▶ [Work required]: Look for the string "white" in the data below, and copy each line that holds it.

▶ [Material for this exercise]:
☆ ☆ ☆

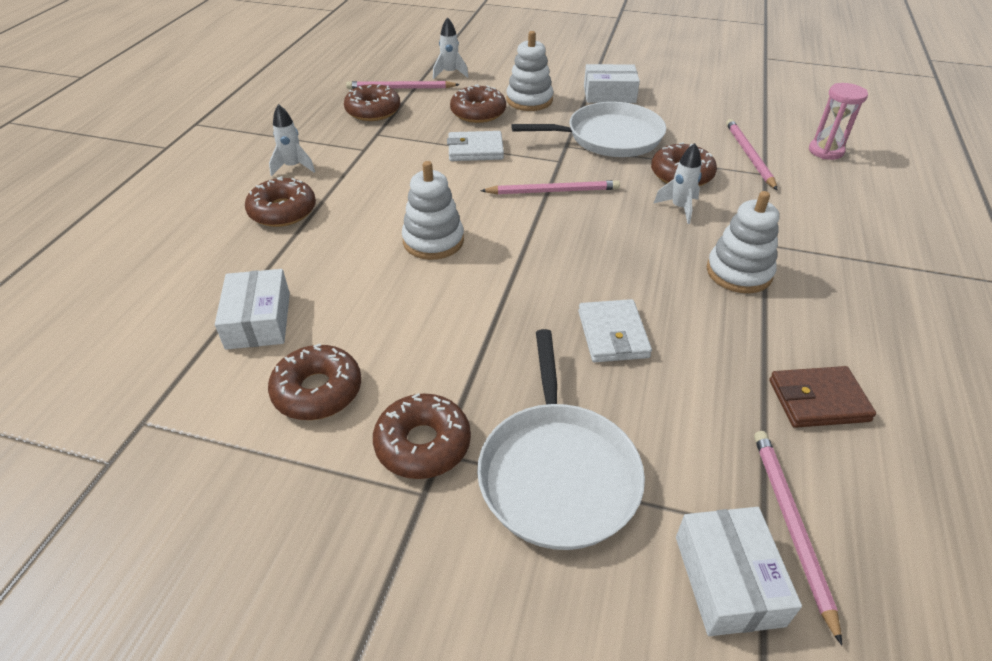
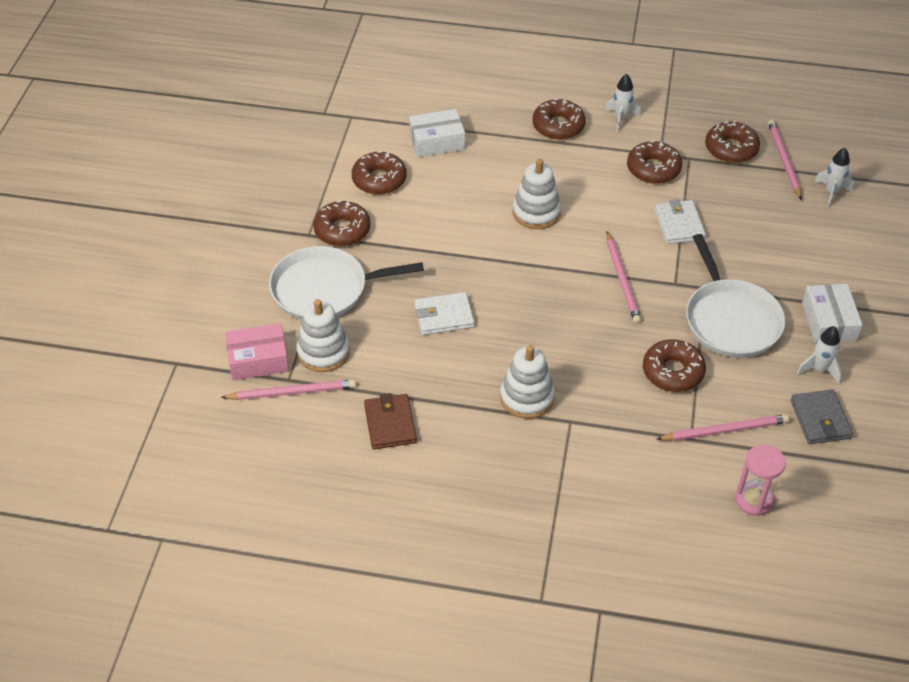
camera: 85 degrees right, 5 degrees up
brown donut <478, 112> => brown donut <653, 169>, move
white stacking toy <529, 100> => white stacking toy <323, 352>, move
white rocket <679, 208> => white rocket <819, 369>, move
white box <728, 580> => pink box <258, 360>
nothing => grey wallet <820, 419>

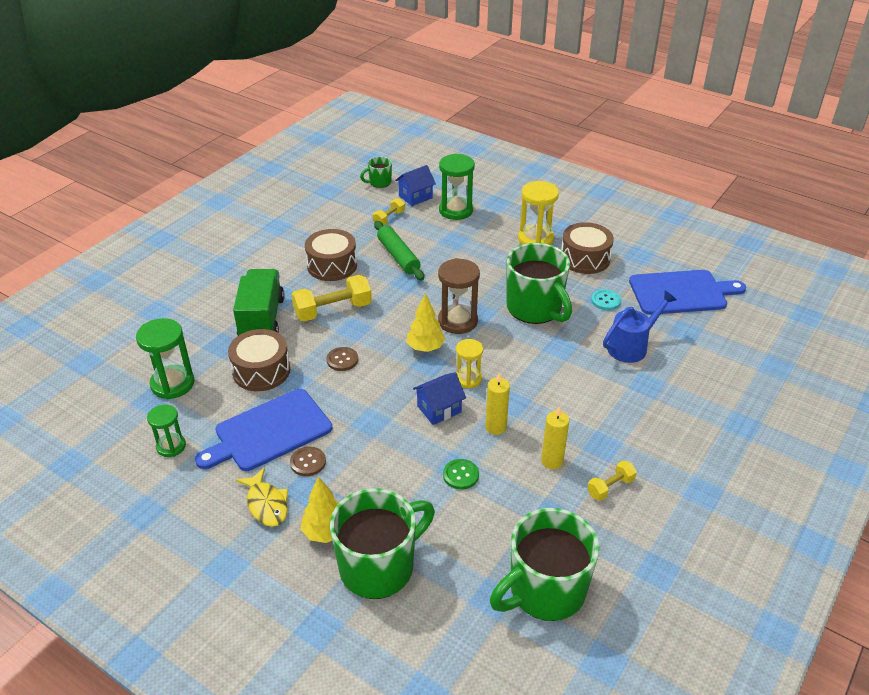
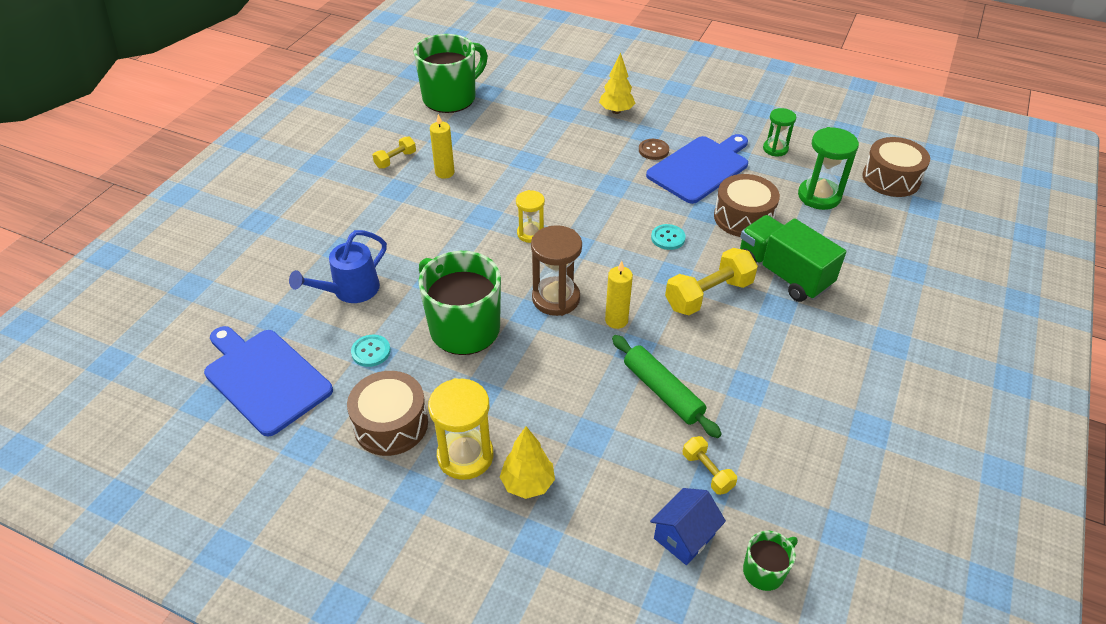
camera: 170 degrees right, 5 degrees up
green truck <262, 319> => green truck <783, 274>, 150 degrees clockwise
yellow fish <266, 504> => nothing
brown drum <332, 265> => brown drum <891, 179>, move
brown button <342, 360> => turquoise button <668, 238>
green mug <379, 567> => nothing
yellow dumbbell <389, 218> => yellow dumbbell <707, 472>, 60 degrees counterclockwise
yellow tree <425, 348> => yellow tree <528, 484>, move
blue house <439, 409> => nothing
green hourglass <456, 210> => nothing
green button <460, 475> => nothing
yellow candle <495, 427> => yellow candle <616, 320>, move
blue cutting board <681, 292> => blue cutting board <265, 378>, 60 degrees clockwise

☆ ☆ ☆

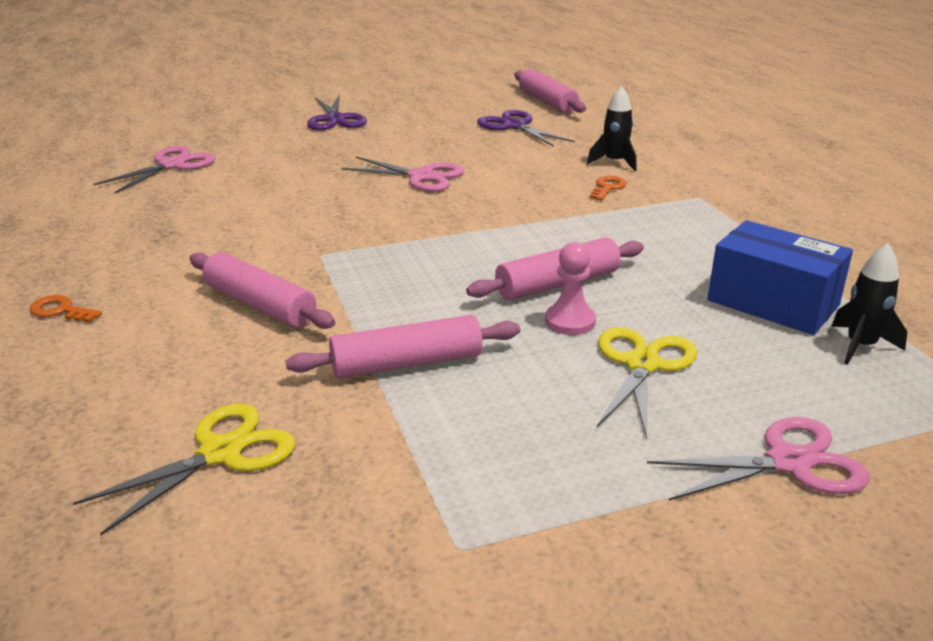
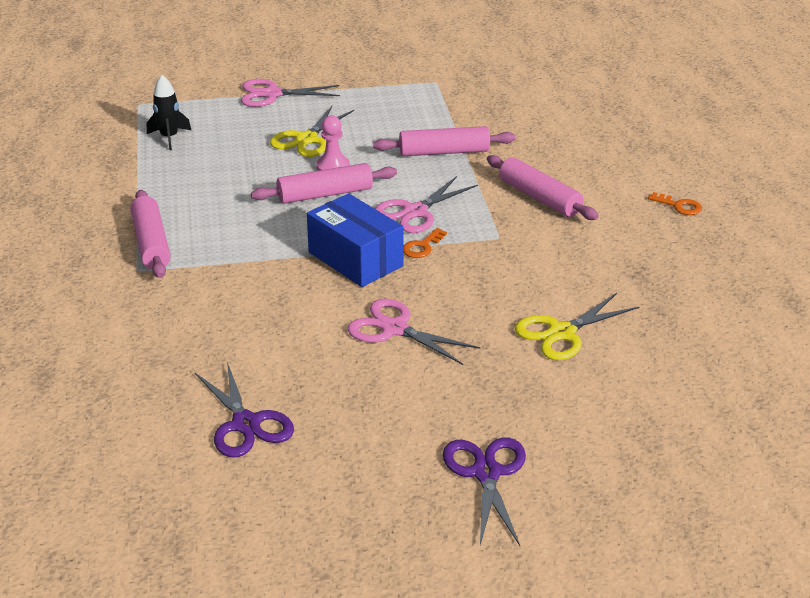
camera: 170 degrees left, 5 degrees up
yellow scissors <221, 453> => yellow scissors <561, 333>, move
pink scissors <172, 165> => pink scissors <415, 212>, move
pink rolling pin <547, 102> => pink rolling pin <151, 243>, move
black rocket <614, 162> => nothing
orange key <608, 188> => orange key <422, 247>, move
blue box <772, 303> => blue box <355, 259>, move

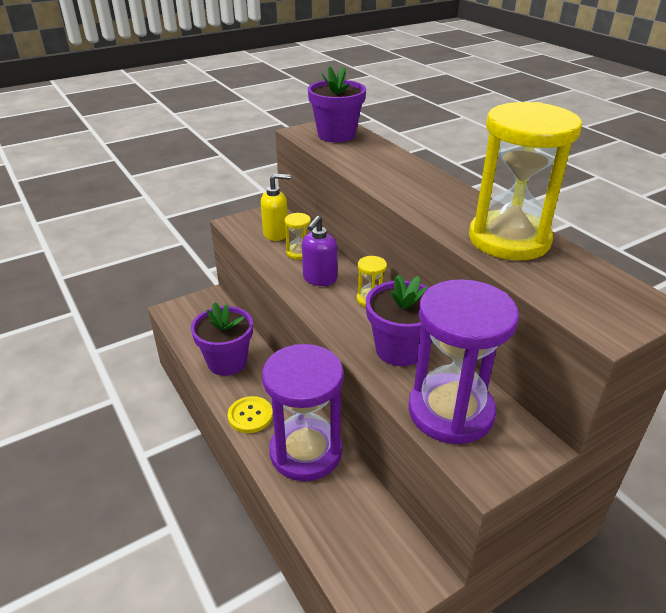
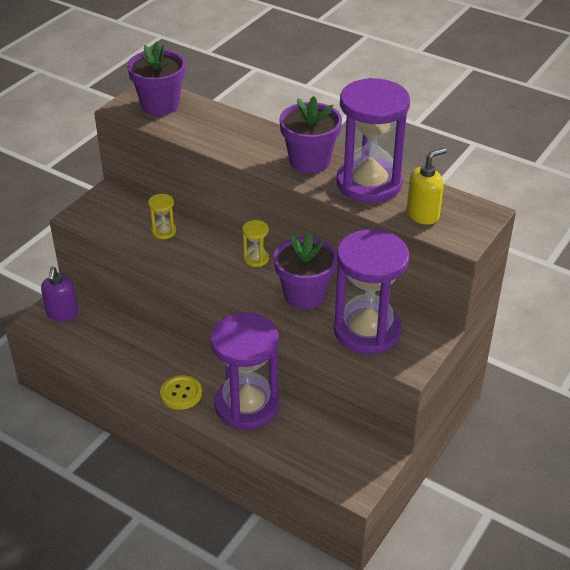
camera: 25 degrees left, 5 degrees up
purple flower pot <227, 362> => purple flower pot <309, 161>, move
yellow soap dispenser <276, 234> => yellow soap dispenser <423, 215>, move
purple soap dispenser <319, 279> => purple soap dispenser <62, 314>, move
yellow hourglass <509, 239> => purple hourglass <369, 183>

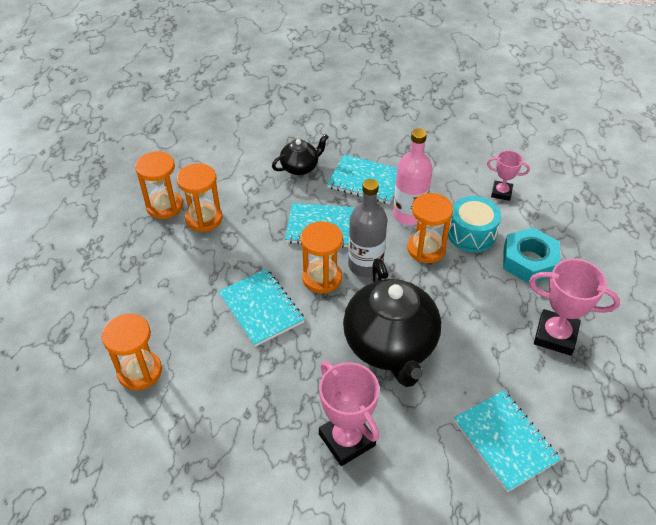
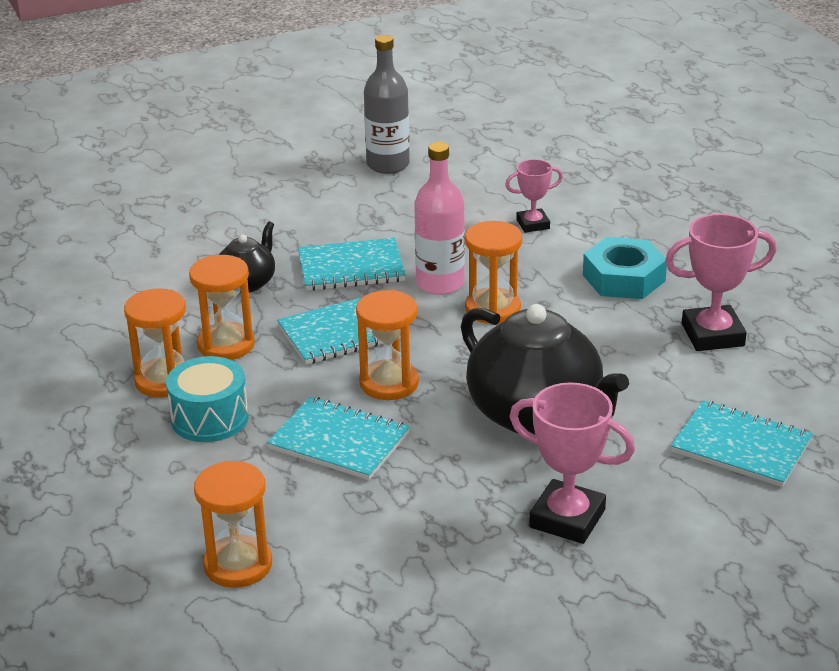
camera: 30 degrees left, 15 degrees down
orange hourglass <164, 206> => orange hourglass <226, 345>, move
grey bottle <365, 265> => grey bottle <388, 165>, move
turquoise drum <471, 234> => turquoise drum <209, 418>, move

☆ ☆ ☆

▶ [Solution for this exercise]:
white stacking toy <529, 100> => white stacking toy <323, 352>, move
white rocket <679, 208> => white rocket <819, 369>, move
white box <728, 580> => pink box <258, 360>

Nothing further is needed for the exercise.